>> Begin The records

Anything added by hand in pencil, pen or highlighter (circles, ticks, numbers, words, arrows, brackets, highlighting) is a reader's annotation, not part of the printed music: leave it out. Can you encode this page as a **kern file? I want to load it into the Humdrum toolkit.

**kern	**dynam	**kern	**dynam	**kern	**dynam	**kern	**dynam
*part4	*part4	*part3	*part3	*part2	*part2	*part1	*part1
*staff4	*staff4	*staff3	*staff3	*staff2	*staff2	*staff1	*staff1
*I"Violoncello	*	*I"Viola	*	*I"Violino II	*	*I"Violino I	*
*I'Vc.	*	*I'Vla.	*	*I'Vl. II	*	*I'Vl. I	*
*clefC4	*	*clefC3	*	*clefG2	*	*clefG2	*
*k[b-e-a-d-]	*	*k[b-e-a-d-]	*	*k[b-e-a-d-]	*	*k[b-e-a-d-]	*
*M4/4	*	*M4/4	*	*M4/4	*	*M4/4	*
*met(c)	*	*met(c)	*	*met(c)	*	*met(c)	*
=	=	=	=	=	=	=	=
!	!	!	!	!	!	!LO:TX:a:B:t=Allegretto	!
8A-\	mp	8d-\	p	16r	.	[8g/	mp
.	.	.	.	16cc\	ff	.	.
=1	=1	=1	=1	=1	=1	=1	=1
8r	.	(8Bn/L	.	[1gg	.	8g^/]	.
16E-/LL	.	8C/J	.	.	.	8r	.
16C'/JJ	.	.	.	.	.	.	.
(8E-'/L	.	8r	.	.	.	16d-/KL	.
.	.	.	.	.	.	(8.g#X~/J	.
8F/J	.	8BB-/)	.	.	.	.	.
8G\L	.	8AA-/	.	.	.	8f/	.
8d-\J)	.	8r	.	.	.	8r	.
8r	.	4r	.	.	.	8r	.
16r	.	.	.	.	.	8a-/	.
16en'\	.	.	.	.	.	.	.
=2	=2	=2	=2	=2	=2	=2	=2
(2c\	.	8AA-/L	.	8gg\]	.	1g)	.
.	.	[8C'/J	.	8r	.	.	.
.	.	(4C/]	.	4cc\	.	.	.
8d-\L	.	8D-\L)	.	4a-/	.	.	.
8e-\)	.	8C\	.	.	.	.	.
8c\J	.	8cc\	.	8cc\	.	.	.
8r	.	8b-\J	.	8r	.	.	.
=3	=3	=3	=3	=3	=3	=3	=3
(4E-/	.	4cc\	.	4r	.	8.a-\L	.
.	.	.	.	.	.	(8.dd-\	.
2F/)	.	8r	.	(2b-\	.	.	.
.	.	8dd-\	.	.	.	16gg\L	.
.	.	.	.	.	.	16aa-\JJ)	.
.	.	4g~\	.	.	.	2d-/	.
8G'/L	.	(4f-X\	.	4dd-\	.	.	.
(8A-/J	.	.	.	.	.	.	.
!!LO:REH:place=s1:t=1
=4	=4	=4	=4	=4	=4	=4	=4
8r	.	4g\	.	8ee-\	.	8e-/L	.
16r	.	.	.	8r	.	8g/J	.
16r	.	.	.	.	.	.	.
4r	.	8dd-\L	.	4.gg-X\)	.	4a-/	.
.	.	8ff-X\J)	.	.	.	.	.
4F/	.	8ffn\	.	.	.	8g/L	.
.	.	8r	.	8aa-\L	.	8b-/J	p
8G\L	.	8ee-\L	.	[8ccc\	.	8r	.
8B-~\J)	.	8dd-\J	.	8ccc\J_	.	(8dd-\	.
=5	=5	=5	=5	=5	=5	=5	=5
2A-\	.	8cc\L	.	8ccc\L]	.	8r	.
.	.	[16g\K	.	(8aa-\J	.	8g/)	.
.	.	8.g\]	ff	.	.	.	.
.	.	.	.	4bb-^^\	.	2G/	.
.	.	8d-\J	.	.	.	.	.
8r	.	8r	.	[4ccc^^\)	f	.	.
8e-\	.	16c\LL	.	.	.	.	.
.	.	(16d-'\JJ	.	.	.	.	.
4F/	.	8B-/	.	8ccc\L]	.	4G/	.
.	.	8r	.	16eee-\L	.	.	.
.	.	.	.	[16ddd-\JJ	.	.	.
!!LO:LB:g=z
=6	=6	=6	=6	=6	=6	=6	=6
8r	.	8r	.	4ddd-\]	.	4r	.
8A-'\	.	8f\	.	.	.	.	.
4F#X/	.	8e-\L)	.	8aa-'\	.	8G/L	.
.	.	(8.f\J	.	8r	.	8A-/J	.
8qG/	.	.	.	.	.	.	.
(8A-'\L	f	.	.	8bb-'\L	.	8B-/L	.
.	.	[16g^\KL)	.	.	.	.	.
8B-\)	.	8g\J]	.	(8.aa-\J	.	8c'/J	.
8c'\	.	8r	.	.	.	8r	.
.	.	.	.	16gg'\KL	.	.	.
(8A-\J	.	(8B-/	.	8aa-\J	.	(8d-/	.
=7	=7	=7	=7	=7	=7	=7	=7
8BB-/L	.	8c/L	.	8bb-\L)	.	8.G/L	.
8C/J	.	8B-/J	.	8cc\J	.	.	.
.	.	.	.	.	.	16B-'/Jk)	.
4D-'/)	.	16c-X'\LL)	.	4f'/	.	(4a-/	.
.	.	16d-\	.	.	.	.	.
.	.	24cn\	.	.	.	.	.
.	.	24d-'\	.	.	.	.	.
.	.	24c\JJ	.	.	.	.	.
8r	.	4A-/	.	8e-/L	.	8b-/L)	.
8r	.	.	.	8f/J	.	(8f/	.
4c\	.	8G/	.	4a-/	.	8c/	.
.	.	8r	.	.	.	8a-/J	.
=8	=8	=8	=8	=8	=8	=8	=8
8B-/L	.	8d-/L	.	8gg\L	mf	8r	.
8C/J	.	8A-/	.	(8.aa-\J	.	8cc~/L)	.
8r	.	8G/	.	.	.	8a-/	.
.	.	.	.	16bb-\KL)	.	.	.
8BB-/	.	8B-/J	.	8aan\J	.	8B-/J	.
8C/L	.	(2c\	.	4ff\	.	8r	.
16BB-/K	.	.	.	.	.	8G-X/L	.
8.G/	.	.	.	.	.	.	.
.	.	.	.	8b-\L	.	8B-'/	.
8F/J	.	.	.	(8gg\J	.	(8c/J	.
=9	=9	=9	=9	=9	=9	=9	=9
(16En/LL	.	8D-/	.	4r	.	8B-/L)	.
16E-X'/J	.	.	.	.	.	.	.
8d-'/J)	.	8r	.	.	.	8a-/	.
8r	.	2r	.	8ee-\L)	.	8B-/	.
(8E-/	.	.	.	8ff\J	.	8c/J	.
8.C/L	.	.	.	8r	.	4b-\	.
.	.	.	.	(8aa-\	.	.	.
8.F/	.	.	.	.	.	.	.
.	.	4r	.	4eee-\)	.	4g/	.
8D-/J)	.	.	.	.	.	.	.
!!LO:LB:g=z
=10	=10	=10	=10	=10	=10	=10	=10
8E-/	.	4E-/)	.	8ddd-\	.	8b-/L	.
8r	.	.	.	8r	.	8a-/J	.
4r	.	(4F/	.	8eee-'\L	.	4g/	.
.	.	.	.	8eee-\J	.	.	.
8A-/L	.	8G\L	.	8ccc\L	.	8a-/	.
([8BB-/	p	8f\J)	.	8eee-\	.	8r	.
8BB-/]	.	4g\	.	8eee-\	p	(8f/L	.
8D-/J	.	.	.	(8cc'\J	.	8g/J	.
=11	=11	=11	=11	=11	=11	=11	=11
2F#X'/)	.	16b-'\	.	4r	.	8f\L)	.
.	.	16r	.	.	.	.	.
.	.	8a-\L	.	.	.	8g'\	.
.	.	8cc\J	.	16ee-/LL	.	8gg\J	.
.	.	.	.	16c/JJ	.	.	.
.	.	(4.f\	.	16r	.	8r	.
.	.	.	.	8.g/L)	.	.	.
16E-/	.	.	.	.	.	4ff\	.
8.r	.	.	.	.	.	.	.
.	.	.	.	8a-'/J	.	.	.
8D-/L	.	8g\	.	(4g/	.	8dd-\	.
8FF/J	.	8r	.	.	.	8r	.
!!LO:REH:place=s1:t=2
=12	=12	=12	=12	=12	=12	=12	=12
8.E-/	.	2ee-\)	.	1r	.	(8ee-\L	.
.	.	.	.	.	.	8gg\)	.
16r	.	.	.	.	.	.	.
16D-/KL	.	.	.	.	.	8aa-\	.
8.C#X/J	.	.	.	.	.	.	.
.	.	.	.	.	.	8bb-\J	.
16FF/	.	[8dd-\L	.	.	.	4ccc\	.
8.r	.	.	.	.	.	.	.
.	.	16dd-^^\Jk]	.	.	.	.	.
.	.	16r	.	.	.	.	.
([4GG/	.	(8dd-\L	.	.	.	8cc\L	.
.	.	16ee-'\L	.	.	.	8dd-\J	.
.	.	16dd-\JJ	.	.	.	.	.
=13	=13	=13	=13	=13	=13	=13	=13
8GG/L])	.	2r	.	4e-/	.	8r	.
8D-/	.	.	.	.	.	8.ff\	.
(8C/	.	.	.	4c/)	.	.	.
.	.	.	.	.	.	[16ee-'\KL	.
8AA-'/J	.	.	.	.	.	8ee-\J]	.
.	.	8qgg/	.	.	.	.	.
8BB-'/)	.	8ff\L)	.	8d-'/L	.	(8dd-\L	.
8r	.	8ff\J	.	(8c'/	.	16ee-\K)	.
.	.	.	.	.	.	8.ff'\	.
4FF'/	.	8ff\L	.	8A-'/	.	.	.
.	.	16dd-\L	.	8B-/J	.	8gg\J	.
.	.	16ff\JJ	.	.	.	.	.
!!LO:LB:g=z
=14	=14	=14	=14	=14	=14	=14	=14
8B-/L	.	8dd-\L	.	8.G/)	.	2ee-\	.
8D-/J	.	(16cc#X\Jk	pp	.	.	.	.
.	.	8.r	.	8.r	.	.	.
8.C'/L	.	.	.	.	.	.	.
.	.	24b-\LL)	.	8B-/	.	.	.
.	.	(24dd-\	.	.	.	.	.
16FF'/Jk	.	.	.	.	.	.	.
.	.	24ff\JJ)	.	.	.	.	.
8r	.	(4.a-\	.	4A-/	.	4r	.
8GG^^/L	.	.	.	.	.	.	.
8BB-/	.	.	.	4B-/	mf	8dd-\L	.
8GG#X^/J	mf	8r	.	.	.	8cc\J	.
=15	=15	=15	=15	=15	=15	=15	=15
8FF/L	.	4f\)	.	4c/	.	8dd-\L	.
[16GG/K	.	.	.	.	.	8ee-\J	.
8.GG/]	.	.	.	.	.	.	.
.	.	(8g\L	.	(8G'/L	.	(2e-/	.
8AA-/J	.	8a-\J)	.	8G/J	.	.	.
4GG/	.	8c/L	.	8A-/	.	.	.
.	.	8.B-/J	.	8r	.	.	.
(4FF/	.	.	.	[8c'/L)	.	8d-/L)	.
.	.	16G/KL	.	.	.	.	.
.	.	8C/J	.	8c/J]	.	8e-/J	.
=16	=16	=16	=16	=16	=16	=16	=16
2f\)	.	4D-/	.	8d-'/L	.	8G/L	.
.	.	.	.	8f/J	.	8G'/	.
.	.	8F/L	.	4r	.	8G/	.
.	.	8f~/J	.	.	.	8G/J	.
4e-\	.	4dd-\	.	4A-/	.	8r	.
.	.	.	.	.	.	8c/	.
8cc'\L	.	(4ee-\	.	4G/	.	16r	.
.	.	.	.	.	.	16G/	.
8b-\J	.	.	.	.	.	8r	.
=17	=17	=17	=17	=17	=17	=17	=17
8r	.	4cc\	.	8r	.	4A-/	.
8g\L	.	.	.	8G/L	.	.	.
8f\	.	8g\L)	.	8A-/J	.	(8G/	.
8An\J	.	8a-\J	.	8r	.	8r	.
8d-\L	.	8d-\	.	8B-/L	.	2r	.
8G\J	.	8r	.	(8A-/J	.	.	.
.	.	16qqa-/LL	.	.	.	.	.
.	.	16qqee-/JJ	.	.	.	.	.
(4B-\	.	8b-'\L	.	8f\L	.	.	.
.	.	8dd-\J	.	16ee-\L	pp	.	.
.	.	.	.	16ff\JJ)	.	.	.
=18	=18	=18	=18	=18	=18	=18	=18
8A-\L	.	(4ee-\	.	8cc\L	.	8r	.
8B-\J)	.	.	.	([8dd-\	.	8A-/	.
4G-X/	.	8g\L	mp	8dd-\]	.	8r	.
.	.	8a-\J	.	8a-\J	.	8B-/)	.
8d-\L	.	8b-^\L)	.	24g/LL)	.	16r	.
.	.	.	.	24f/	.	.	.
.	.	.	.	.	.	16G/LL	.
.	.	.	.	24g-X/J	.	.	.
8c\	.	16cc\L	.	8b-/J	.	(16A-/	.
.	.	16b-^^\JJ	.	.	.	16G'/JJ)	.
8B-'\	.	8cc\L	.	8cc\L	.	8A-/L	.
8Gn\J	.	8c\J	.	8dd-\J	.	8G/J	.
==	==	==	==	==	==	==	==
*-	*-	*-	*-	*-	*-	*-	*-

>> End The records

Aim of the exercise: Copy every line in the records above that contains the string "kern".

In response:
Anything added by hand in pencil, pen or highlighter (circles, ticks, numbers, words, arrows, brackets, highlighting) is a reader's annotation, not part of the printed music: leave it out. Can you encode this page as a **kern file? I want to load it into the Humdrum toolkit.
**kern	**dynam	**kern	**dynam	**kern	**dynam	**kern	**dynam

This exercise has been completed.